### [Your assignment]
Search term "VRAW": please copy every line of the records below that contains it.
Stored data section start
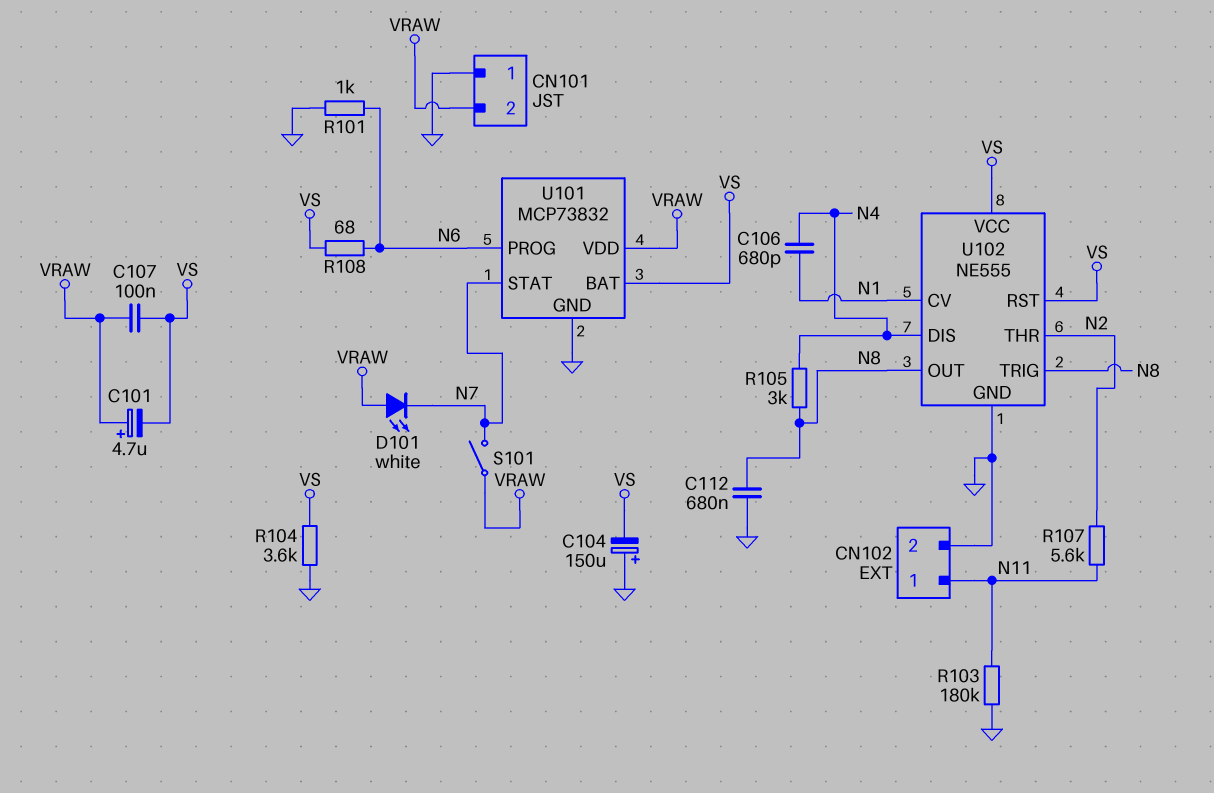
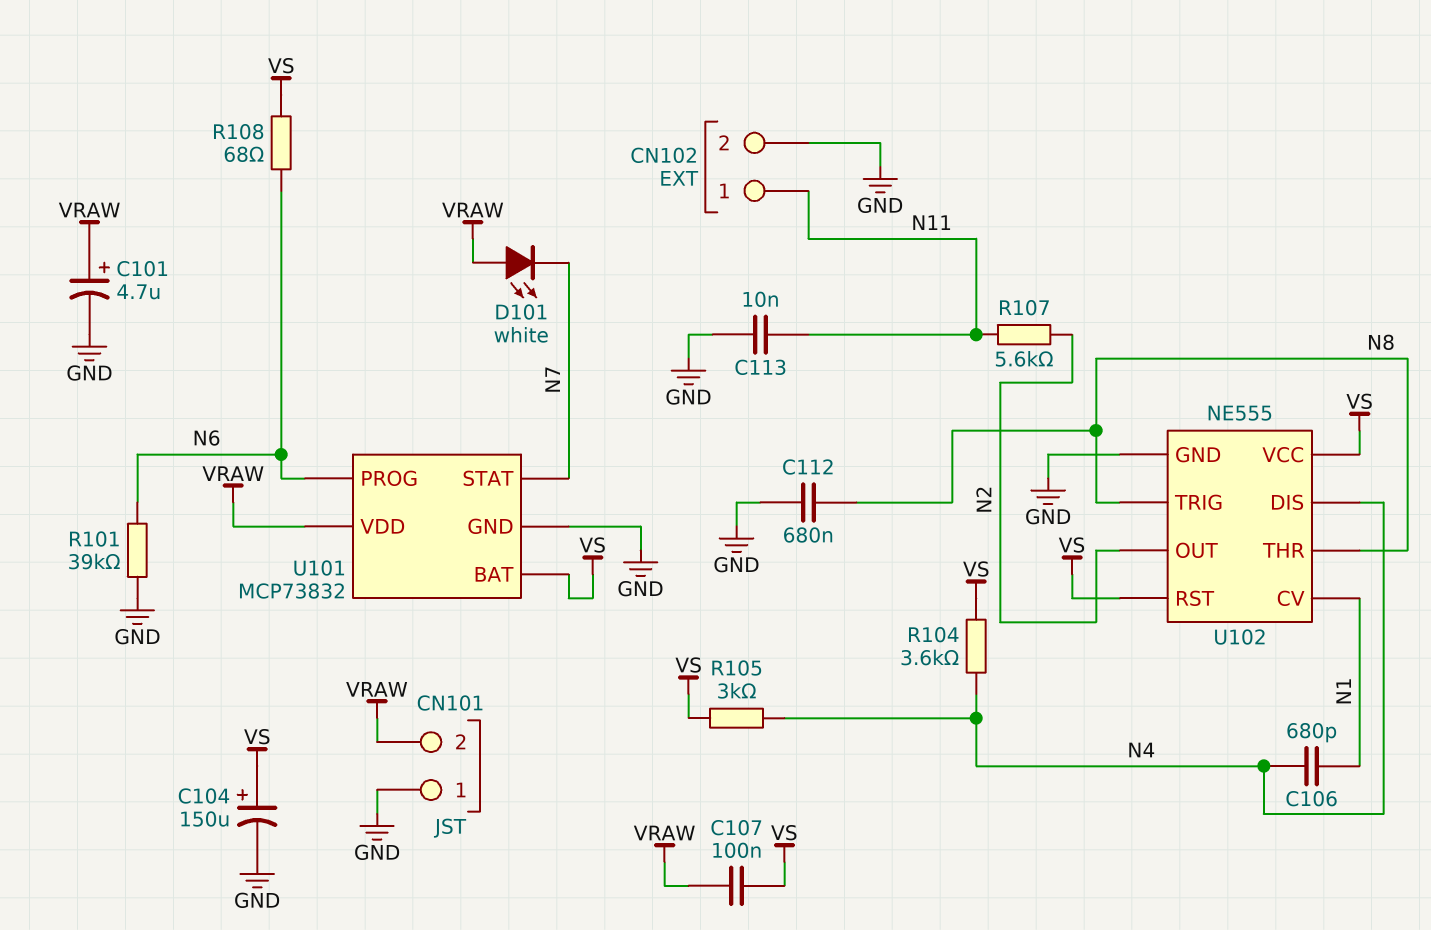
C101: 4.7uF (plus VRAW, minus VS) -> 4.7uF (plus VRAW, minus GND)
C104: 150uF (plus GND, minus VS) -> 150uF (plus VS, minus GND)
C113: none -> 10nF (GND, N11)
R101: 1k (GND, N6) -> 39k (GND, N6)
R103: 180k (GND, N11) -> none
R104: 3.6k (GND, VS) -> 3.6k (N4, VS)
R105: 3k (N4, N8) -> 3k (N4, VS)
S101: switch (N7, VRAW) -> none
U102 pin OUT: N8 -> N2
U102 pin THR: N2 -> N8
Stored data section end
### [Task result]
C101: 4.7uF (plus VRAW, minus VS) -> 4.7uF (plus VRAW, minus GND)
S101: switch (N7, VRAW) -> none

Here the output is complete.